# Exercise aim
Images don't belong in the copy. Output the rest of the data exactly.

# Records for this task
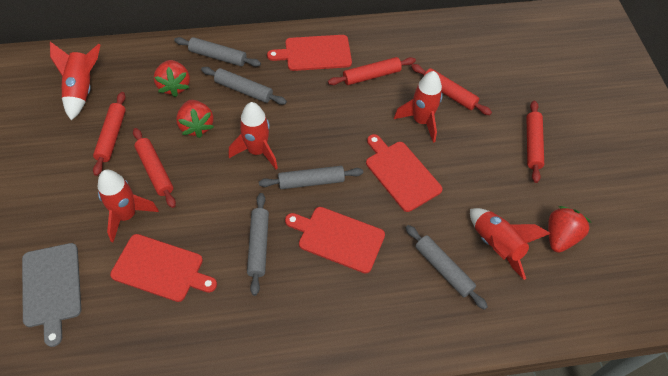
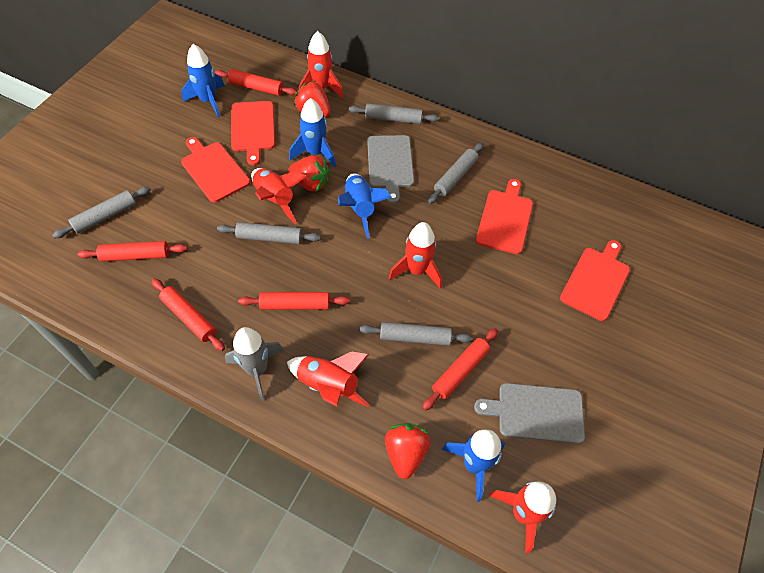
blue rocket: 0 -> 4
grey cutting board: 1 -> 2
grey rocket: 0 -> 1

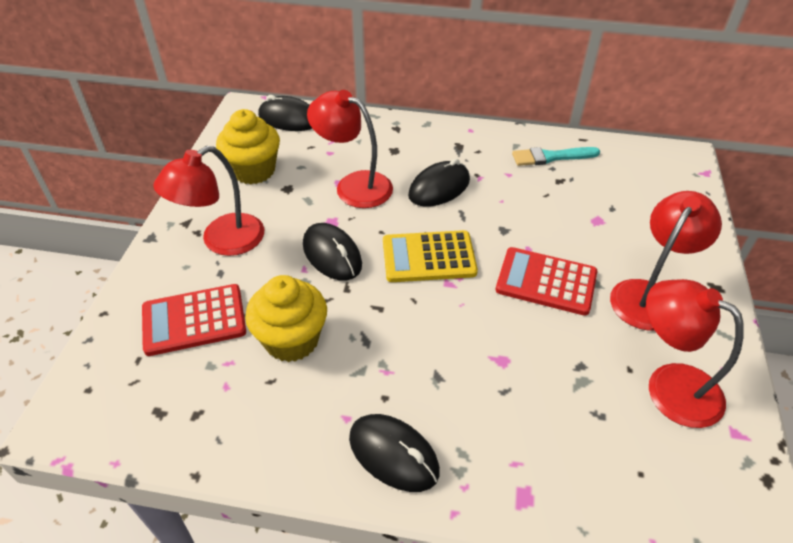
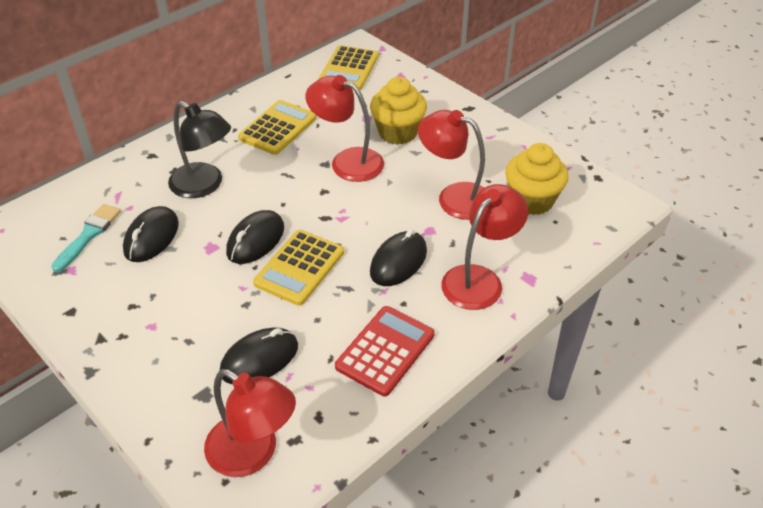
black lamp: 0 -> 1
red calculator: 2 -> 1
yellow calculator: 1 -> 3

# Response to this exercise
blue rocket: 0 -> 4
grey cutting board: 1 -> 2
grey rocket: 0 -> 1

black lamp: 0 -> 1
red calculator: 2 -> 1
yellow calculator: 1 -> 3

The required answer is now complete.